> Work instruction:
Copy exactly the line containing "shifted | nimadutek" and all lines after it, through the last line of the material below; omit everything before it.

......

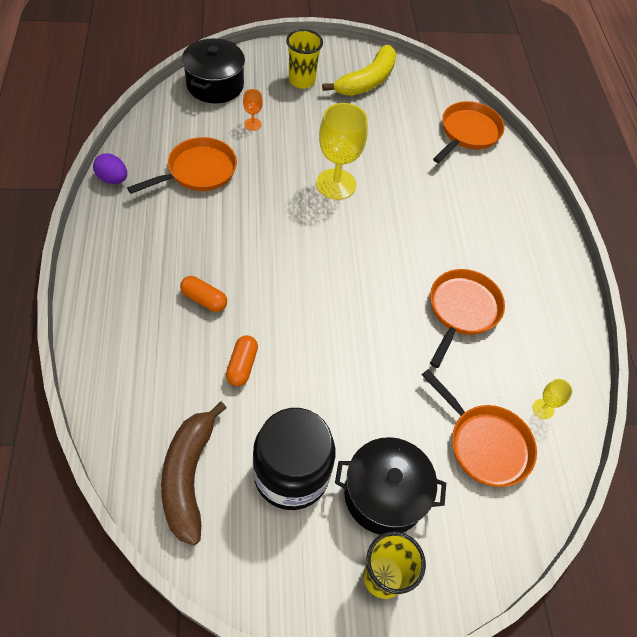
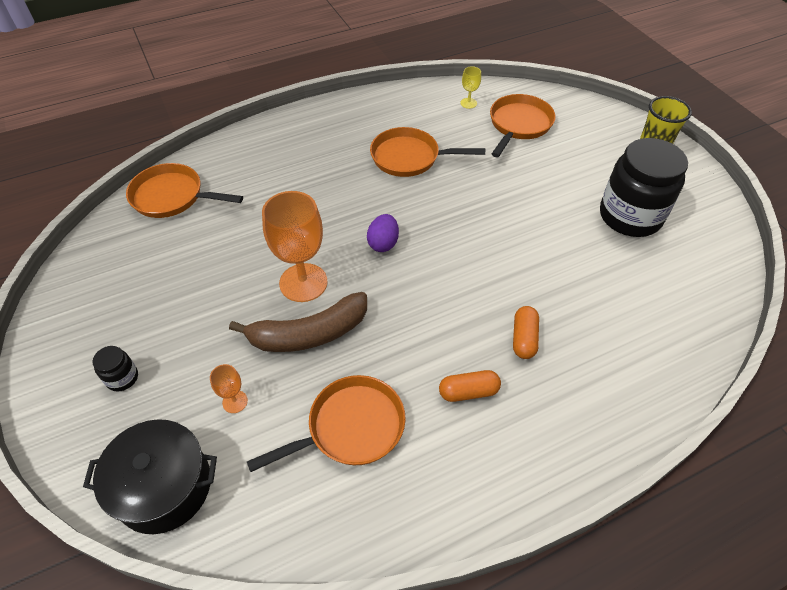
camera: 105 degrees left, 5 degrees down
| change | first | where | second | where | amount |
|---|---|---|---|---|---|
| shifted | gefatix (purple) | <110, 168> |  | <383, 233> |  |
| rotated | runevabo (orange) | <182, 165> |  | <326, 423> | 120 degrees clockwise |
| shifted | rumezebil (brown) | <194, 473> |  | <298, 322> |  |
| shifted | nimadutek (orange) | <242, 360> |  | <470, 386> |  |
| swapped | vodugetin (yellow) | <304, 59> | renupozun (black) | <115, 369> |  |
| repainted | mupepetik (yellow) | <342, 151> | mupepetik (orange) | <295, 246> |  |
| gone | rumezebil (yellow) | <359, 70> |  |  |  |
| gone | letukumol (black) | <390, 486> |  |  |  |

......

> Written answer:
| shifted | nimadutek (orange) | <242, 360> |  | <470, 386> |  |
| swapped | vodugetin (yellow) | <304, 59> | renupozun (black) | <115, 369> |  |
| repainted | mupepetik (yellow) | <342, 151> | mupepetik (orange) | <295, 246> |  |
| gone | rumezebil (yellow) | <359, 70> |  |  |  |
| gone | letukumol (black) | <390, 486> |  |  |  |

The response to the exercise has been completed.